____ Supplied records

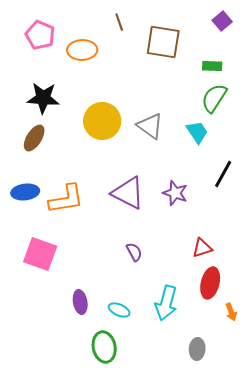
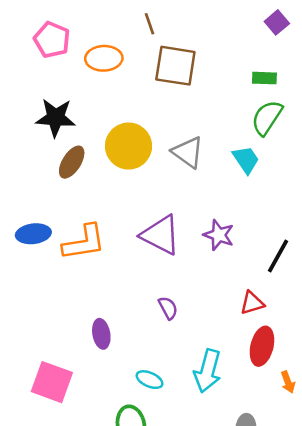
brown square: (163, 42) -> (175, 66), moved
brown ellipse: (34, 138) -> (72, 162), moved
black line: (223, 174) -> (278, 256), moved
pink square: (40, 254) -> (52, 382), moved
purple ellipse: (80, 302) -> (101, 334), moved

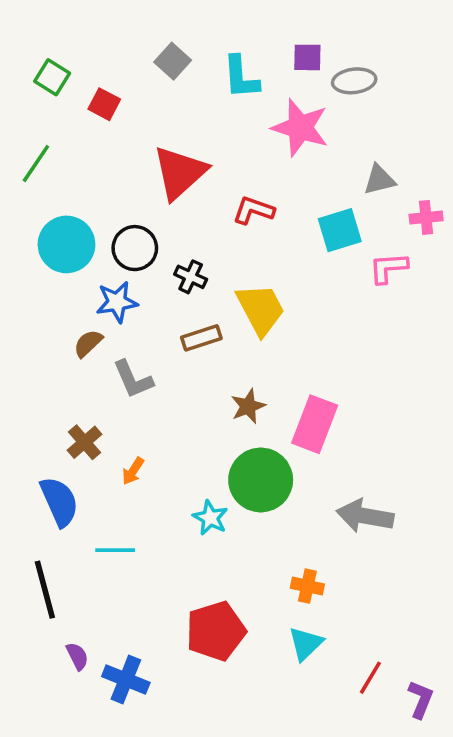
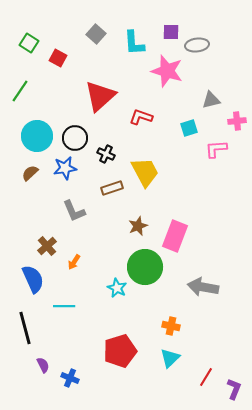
cyan square: (340, 230) -> (189, 128), size x0.7
brown semicircle: (88, 343) -> (30, 173), moved
blue cross: (126, 680) -> (70, 378), size x0.7

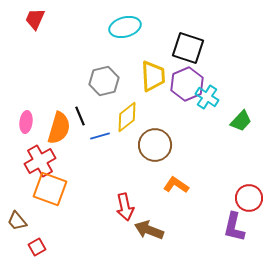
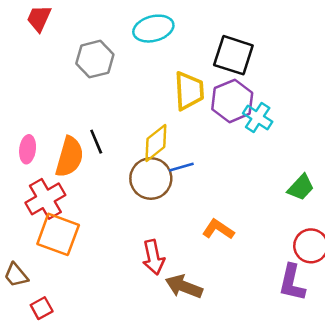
gray hexagon: (104, 81) -> (95, 59), moved
green trapezoid: (241, 121) -> (301, 187), moved
blue line: (100, 136) -> (181, 167), moved
brown circle: (155, 145) -> (151, 179), moved

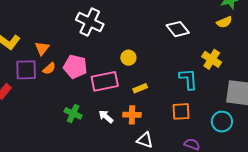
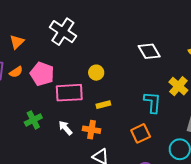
orange triangle: (42, 48) -> (17, 42), moved
orange square: (181, 111) -> (141, 133), turned -30
green cross: (73, 113) -> (33, 120), turned 30

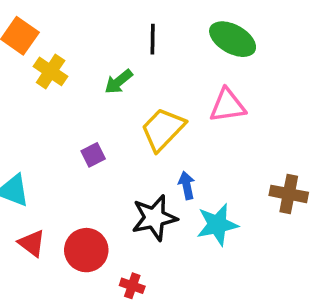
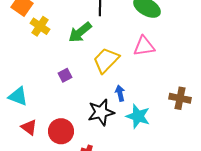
green arrow: (119, 82) -> (80, 32), size x1.4
cyan star: (217, 225) -> (138, 116), turned 30

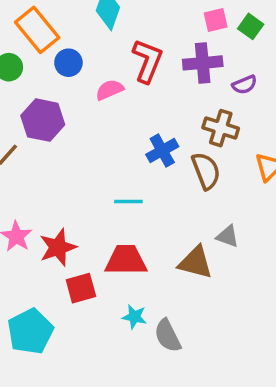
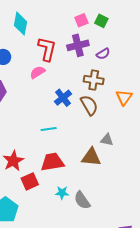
pink semicircle: (110, 90) -> (37, 72), moved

________

Exercise: For this exercise, return every line from the data that holds the string "cyan".

Exercise output:
cyan square: (340, 230) -> (189, 128), size x0.7
cyan star: (217, 225) -> (138, 116), turned 30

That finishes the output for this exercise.